*** STORED DATA Section Begins ***

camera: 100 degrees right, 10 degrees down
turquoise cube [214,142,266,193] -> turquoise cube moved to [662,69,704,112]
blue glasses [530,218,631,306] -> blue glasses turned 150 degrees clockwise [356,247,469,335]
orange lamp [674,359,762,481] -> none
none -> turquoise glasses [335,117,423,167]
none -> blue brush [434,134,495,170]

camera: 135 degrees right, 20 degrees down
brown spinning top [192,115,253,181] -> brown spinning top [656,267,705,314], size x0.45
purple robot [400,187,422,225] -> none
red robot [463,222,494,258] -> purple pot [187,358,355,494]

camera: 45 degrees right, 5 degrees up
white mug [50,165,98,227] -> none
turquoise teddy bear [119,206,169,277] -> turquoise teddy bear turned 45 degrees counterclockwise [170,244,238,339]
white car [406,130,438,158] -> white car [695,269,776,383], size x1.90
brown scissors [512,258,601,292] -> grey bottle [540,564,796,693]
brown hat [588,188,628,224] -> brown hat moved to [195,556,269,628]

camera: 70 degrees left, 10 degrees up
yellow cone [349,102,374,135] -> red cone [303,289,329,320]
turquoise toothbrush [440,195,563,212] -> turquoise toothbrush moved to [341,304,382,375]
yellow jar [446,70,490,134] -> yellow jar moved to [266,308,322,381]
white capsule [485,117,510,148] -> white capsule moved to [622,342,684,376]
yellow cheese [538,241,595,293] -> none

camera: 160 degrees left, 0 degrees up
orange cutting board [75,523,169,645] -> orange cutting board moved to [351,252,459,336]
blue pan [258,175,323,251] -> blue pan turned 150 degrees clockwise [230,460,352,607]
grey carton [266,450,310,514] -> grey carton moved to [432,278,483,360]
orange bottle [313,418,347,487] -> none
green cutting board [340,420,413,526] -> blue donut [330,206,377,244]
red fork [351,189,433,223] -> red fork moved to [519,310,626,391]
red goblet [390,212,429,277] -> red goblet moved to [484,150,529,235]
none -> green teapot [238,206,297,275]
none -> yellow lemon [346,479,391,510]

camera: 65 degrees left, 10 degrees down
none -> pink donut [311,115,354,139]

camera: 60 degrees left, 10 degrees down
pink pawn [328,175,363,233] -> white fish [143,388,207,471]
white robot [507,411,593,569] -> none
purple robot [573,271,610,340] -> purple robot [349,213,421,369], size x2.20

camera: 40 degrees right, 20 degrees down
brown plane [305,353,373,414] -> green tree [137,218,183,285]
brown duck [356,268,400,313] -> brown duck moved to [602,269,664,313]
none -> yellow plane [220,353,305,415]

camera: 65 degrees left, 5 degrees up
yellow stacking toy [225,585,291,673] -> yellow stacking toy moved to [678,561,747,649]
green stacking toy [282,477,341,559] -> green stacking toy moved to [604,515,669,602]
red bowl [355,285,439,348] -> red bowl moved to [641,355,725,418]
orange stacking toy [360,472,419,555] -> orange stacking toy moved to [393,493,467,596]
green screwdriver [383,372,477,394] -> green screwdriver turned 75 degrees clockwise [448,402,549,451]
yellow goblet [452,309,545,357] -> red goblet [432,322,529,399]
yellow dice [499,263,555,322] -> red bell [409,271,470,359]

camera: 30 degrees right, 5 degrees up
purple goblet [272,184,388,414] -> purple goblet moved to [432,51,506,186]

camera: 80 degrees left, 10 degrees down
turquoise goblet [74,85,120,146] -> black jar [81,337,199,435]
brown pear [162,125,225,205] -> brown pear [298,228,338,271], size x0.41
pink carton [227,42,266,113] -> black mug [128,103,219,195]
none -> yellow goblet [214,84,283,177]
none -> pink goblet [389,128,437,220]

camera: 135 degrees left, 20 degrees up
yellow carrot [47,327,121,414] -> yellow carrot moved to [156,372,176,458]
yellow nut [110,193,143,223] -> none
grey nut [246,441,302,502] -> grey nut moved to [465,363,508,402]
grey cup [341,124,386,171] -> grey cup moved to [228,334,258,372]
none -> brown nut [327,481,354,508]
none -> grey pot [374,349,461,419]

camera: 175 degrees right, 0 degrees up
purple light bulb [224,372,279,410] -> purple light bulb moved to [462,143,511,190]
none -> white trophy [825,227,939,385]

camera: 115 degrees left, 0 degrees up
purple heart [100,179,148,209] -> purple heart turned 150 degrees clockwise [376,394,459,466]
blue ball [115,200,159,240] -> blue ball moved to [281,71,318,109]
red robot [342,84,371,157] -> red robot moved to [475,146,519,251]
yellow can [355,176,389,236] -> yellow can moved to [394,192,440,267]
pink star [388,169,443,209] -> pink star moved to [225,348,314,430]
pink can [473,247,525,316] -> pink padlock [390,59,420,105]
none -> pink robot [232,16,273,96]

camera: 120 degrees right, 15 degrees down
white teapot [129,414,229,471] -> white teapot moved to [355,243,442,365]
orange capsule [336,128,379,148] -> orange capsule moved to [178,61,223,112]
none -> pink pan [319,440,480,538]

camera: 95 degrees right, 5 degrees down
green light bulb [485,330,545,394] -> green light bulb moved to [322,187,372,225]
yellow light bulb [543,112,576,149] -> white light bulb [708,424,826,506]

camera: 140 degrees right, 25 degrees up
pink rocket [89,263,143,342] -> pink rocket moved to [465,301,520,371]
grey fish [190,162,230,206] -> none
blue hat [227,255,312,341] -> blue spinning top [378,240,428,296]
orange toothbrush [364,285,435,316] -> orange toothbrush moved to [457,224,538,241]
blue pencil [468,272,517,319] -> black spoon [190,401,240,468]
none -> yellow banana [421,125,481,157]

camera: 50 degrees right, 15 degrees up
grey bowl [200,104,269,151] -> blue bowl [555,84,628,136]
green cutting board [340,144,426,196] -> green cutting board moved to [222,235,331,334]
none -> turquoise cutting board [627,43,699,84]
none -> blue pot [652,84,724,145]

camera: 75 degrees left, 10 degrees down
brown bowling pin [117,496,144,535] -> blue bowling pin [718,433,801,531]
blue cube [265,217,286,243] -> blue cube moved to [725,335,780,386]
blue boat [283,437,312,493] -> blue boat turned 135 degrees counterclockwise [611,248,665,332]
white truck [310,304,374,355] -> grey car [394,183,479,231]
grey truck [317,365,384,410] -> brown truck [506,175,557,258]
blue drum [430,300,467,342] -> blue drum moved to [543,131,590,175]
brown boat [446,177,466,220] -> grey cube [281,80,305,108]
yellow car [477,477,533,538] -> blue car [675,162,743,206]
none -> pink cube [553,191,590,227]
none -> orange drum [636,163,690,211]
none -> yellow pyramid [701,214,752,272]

*** STORED DATA Section Ends ***

WHAT YOU HAVE TO DO: Repeat every line of the listing without a single difference.

EXERCISE OUTPUT:
camera: 100 degrees right, 10 degrees down
turquoise cube [214,142,266,193] -> turquoise cube moved to [662,69,704,112]
blue glasses [530,218,631,306] -> blue glasses turned 150 degrees clockwise [356,247,469,335]
orange lamp [674,359,762,481] -> none
none -> turquoise glasses [335,117,423,167]
none -> blue brush [434,134,495,170]

camera: 135 degrees right, 20 degrees down
brown spinning top [192,115,253,181] -> brown spinning top [656,267,705,314], size x0.45
purple robot [400,187,422,225] -> none
red robot [463,222,494,258] -> purple pot [187,358,355,494]

camera: 45 degrees right, 5 degrees up
white mug [50,165,98,227] -> none
turquoise teddy bear [119,206,169,277] -> turquoise teddy bear turned 45 degrees counterclockwise [170,244,238,339]
white car [406,130,438,158] -> white car [695,269,776,383], size x1.90
brown scissors [512,258,601,292] -> grey bottle [540,564,796,693]
brown hat [588,188,628,224] -> brown hat moved to [195,556,269,628]

camera: 70 degrees left, 10 degrees up
yellow cone [349,102,374,135] -> red cone [303,289,329,320]
turquoise toothbrush [440,195,563,212] -> turquoise toothbrush moved to [341,304,382,375]
yellow jar [446,70,490,134] -> yellow jar moved to [266,308,322,381]
white capsule [485,117,510,148] -> white capsule moved to [622,342,684,376]
yellow cheese [538,241,595,293] -> none

camera: 160 degrees left, 0 degrees up
orange cutting board [75,523,169,645] -> orange cutting board moved to [351,252,459,336]
blue pan [258,175,323,251] -> blue pan turned 150 degrees clockwise [230,460,352,607]
grey carton [266,450,310,514] -> grey carton moved to [432,278,483,360]
orange bottle [313,418,347,487] -> none
green cutting board [340,420,413,526] -> blue donut [330,206,377,244]
red fork [351,189,433,223] -> red fork moved to [519,310,626,391]
red goblet [390,212,429,277] -> red goblet moved to [484,150,529,235]
none -> green teapot [238,206,297,275]
none -> yellow lemon [346,479,391,510]

camera: 65 degrees left, 10 degrees down
none -> pink donut [311,115,354,139]

camera: 60 degrees left, 10 degrees down
pink pawn [328,175,363,233] -> white fish [143,388,207,471]
white robot [507,411,593,569] -> none
purple robot [573,271,610,340] -> purple robot [349,213,421,369], size x2.20

camera: 40 degrees right, 20 degrees down
brown plane [305,353,373,414] -> green tree [137,218,183,285]
brown duck [356,268,400,313] -> brown duck moved to [602,269,664,313]
none -> yellow plane [220,353,305,415]

camera: 65 degrees left, 5 degrees up
yellow stacking toy [225,585,291,673] -> yellow stacking toy moved to [678,561,747,649]
green stacking toy [282,477,341,559] -> green stacking toy moved to [604,515,669,602]
red bowl [355,285,439,348] -> red bowl moved to [641,355,725,418]
orange stacking toy [360,472,419,555] -> orange stacking toy moved to [393,493,467,596]
green screwdriver [383,372,477,394] -> green screwdriver turned 75 degrees clockwise [448,402,549,451]
yellow goblet [452,309,545,357] -> red goblet [432,322,529,399]
yellow dice [499,263,555,322] -> red bell [409,271,470,359]

camera: 30 degrees right, 5 degrees up
purple goblet [272,184,388,414] -> purple goblet moved to [432,51,506,186]

camera: 80 degrees left, 10 degrees down
turquoise goblet [74,85,120,146] -> black jar [81,337,199,435]
brown pear [162,125,225,205] -> brown pear [298,228,338,271], size x0.41
pink carton [227,42,266,113] -> black mug [128,103,219,195]
none -> yellow goblet [214,84,283,177]
none -> pink goblet [389,128,437,220]

camera: 135 degrees left, 20 degrees up
yellow carrot [47,327,121,414] -> yellow carrot moved to [156,372,176,458]
yellow nut [110,193,143,223] -> none
grey nut [246,441,302,502] -> grey nut moved to [465,363,508,402]
grey cup [341,124,386,171] -> grey cup moved to [228,334,258,372]
none -> brown nut [327,481,354,508]
none -> grey pot [374,349,461,419]

camera: 175 degrees right, 0 degrees up
purple light bulb [224,372,279,410] -> purple light bulb moved to [462,143,511,190]
none -> white trophy [825,227,939,385]

camera: 115 degrees left, 0 degrees up
purple heart [100,179,148,209] -> purple heart turned 150 degrees clockwise [376,394,459,466]
blue ball [115,200,159,240] -> blue ball moved to [281,71,318,109]
red robot [342,84,371,157] -> red robot moved to [475,146,519,251]
yellow can [355,176,389,236] -> yellow can moved to [394,192,440,267]
pink star [388,169,443,209] -> pink star moved to [225,348,314,430]
pink can [473,247,525,316] -> pink padlock [390,59,420,105]
none -> pink robot [232,16,273,96]

camera: 120 degrees right, 15 degrees down
white teapot [129,414,229,471] -> white teapot moved to [355,243,442,365]
orange capsule [336,128,379,148] -> orange capsule moved to [178,61,223,112]
none -> pink pan [319,440,480,538]

camera: 95 degrees right, 5 degrees down
green light bulb [485,330,545,394] -> green light bulb moved to [322,187,372,225]
yellow light bulb [543,112,576,149] -> white light bulb [708,424,826,506]

camera: 140 degrees right, 25 degrees up
pink rocket [89,263,143,342] -> pink rocket moved to [465,301,520,371]
grey fish [190,162,230,206] -> none
blue hat [227,255,312,341] -> blue spinning top [378,240,428,296]
orange toothbrush [364,285,435,316] -> orange toothbrush moved to [457,224,538,241]
blue pencil [468,272,517,319] -> black spoon [190,401,240,468]
none -> yellow banana [421,125,481,157]

camera: 50 degrees right, 15 degrees up
grey bowl [200,104,269,151] -> blue bowl [555,84,628,136]
green cutting board [340,144,426,196] -> green cutting board moved to [222,235,331,334]
none -> turquoise cutting board [627,43,699,84]
none -> blue pot [652,84,724,145]

camera: 75 degrees left, 10 degrees down
brown bowling pin [117,496,144,535] -> blue bowling pin [718,433,801,531]
blue cube [265,217,286,243] -> blue cube moved to [725,335,780,386]
blue boat [283,437,312,493] -> blue boat turned 135 degrees counterclockwise [611,248,665,332]
white truck [310,304,374,355] -> grey car [394,183,479,231]
grey truck [317,365,384,410] -> brown truck [506,175,557,258]
blue drum [430,300,467,342] -> blue drum moved to [543,131,590,175]
brown boat [446,177,466,220] -> grey cube [281,80,305,108]
yellow car [477,477,533,538] -> blue car [675,162,743,206]
none -> pink cube [553,191,590,227]
none -> orange drum [636,163,690,211]
none -> yellow pyramid [701,214,752,272]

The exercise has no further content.